» **RECORDS**:
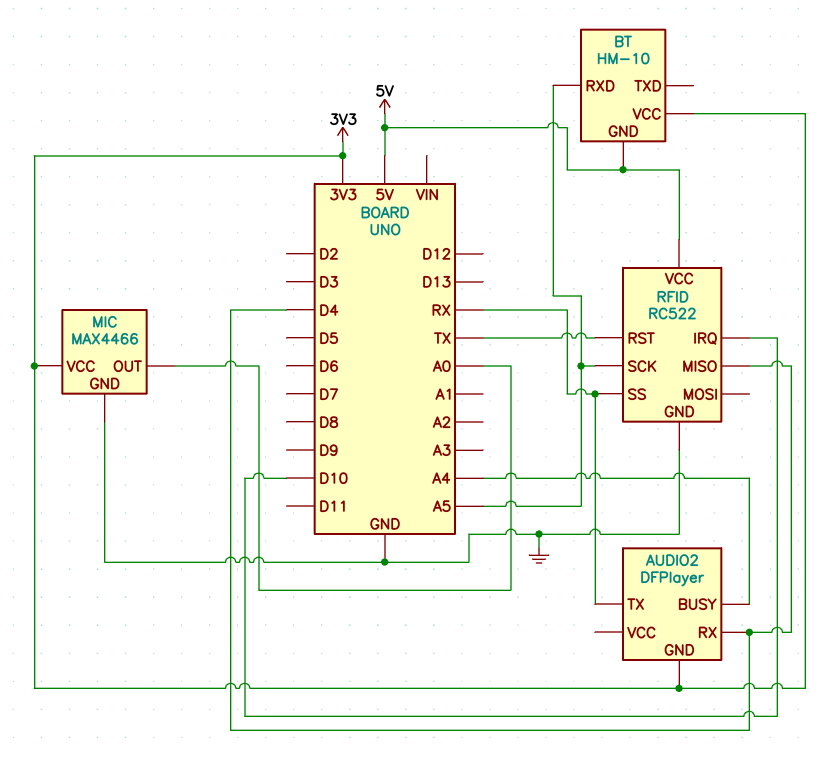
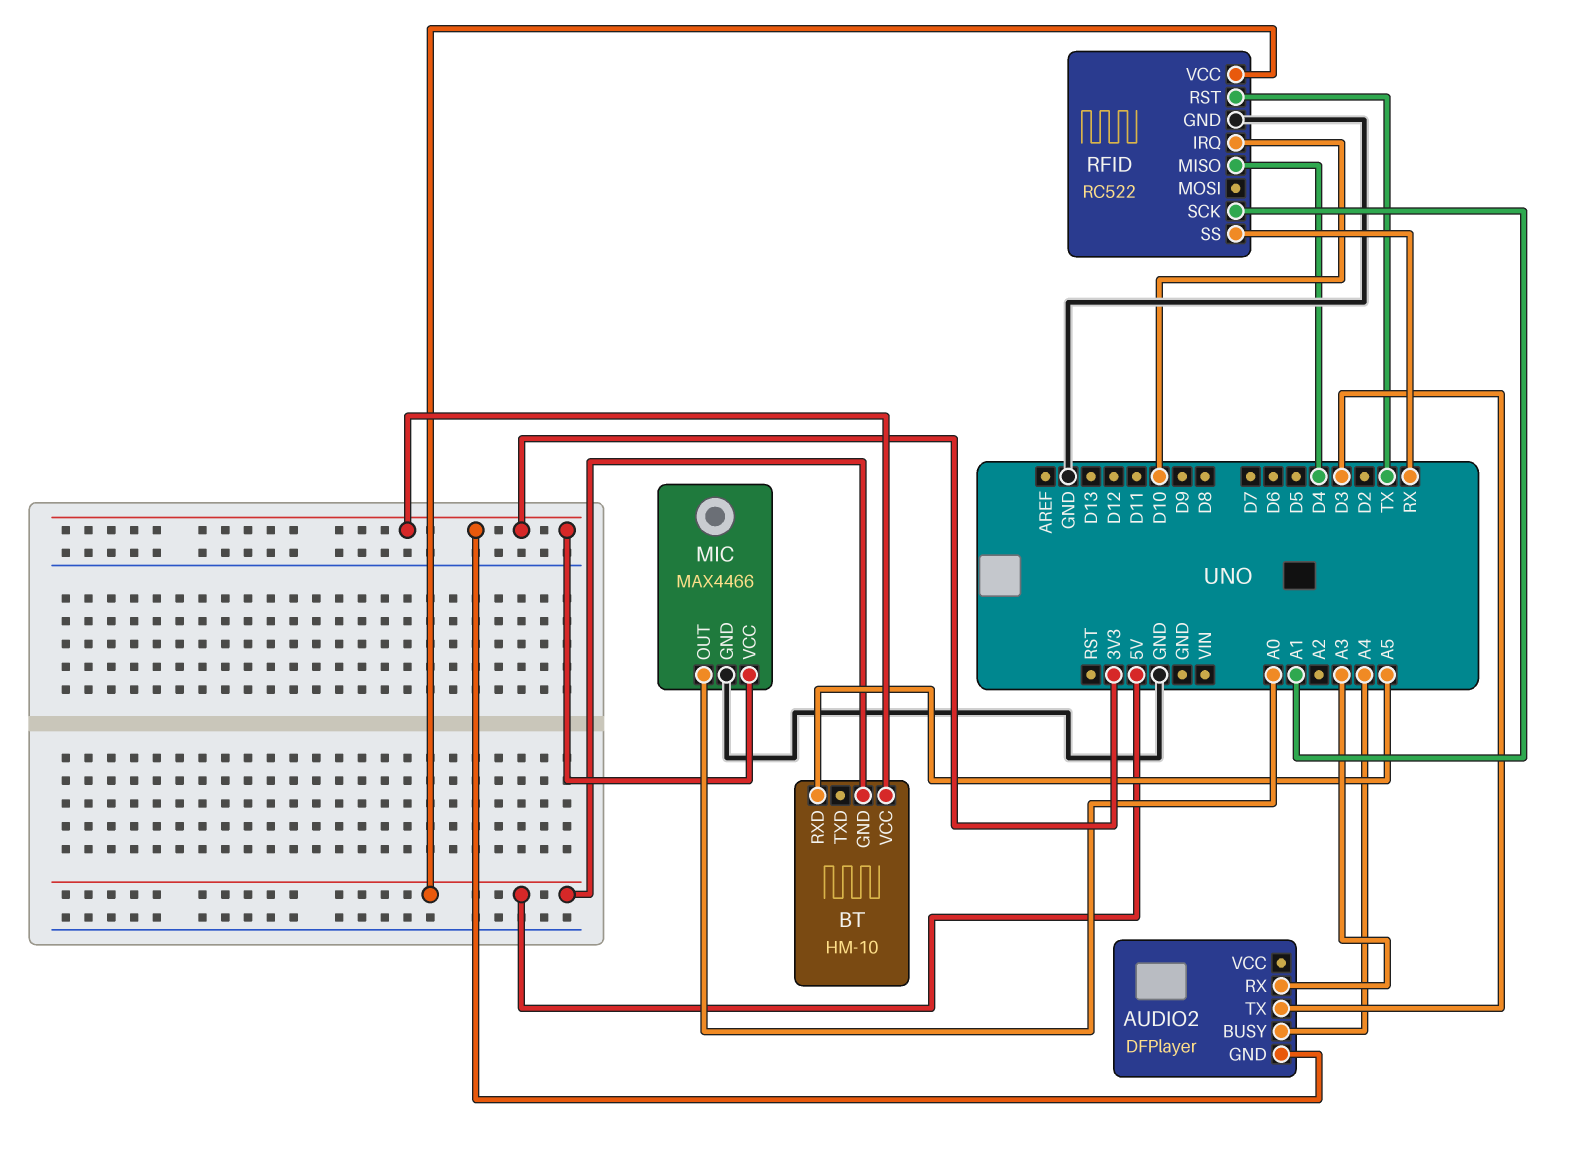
AUDIO2 pin RX: D4 -> A3
AUDIO2 pin TX: RX -> D3
RFID pin SCK: A5 -> A1

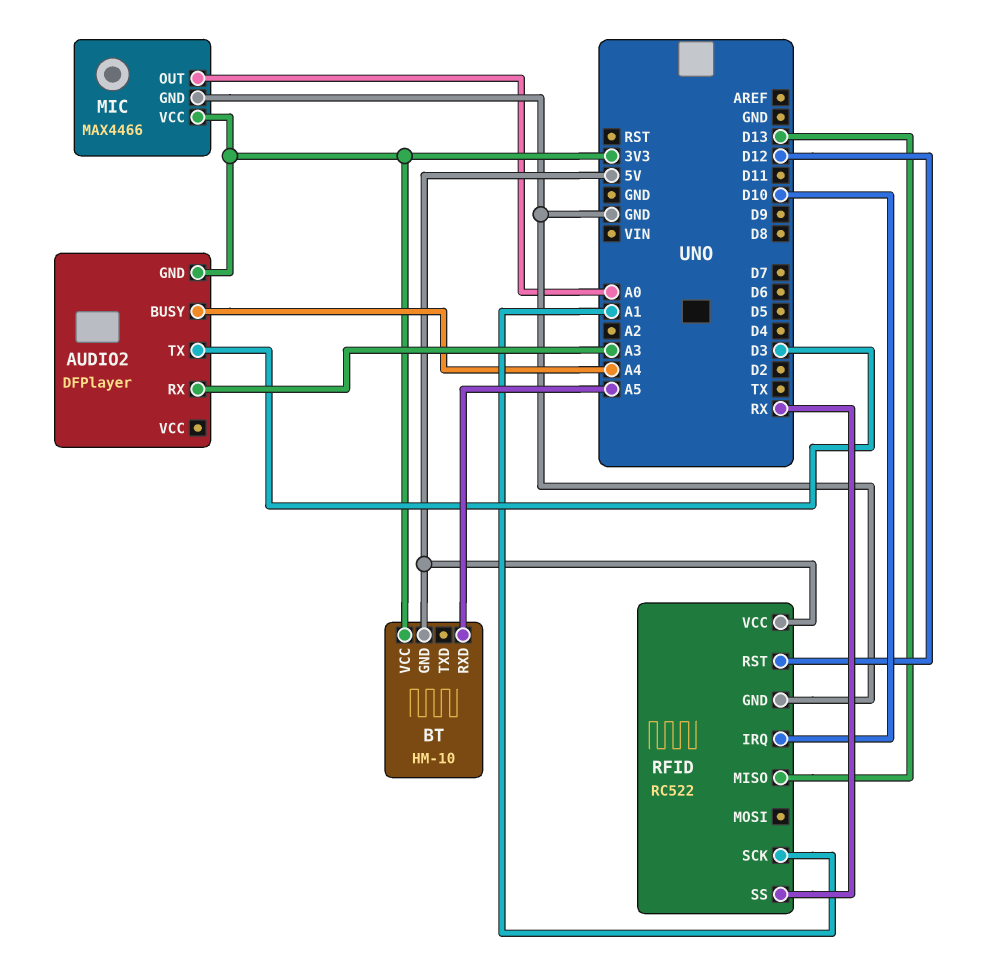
RFID pin MISO: D4 -> D13
RFID pin RST: TX -> D12

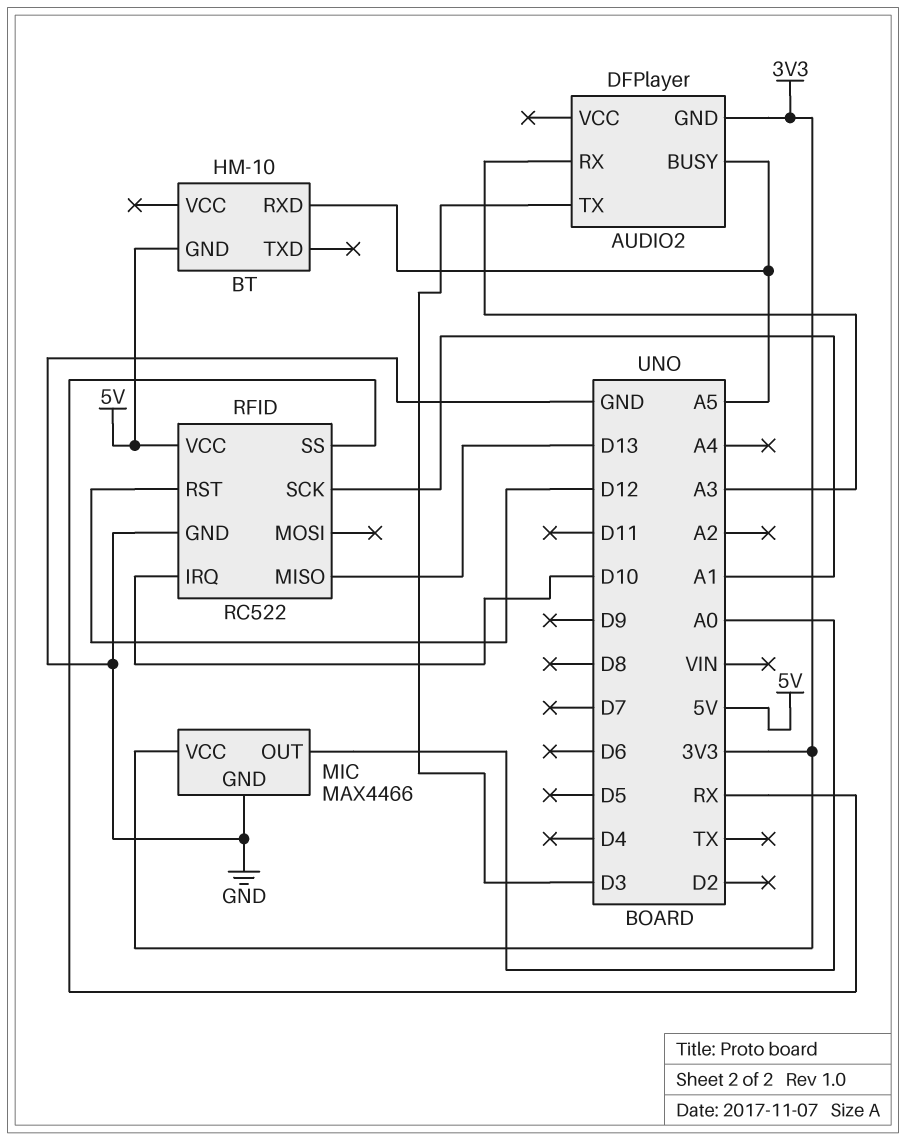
AUDIO2 pin BUSY: A4 -> A5
BT pin VCC: 3V3 -> none

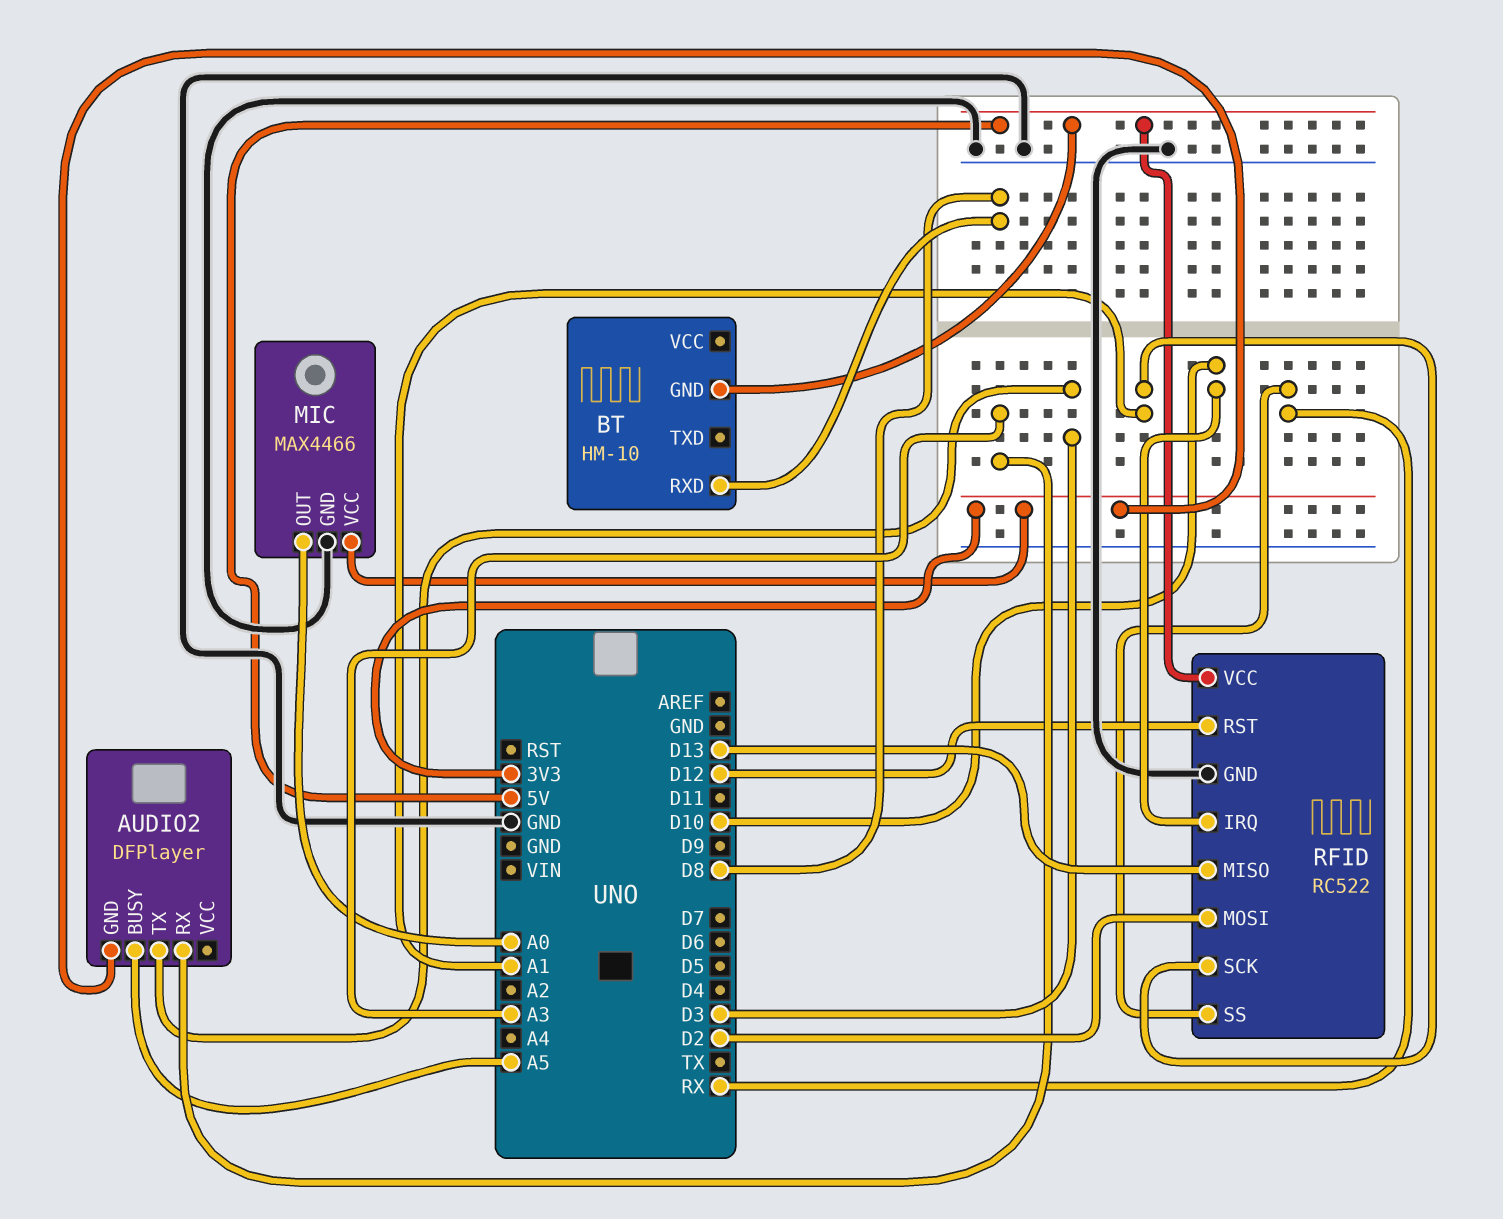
BT pin RXD: A5 -> D8
RFID pin MOSI: none -> D2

» **WHAT IS REQUIRED**:
Exactly the lines from the line containing "AUDIO2 pin TX: RX -> D3" to the end of the records need to be copied, both ends included, with pictures left out.

» **SOLUTION FOR THIS TASK**:
AUDIO2 pin TX: RX -> D3
RFID pin SCK: A5 -> A1

RFID pin MISO: D4 -> D13
RFID pin RST: TX -> D12

AUDIO2 pin BUSY: A4 -> A5
BT pin VCC: 3V3 -> none

BT pin RXD: A5 -> D8
RFID pin MOSI: none -> D2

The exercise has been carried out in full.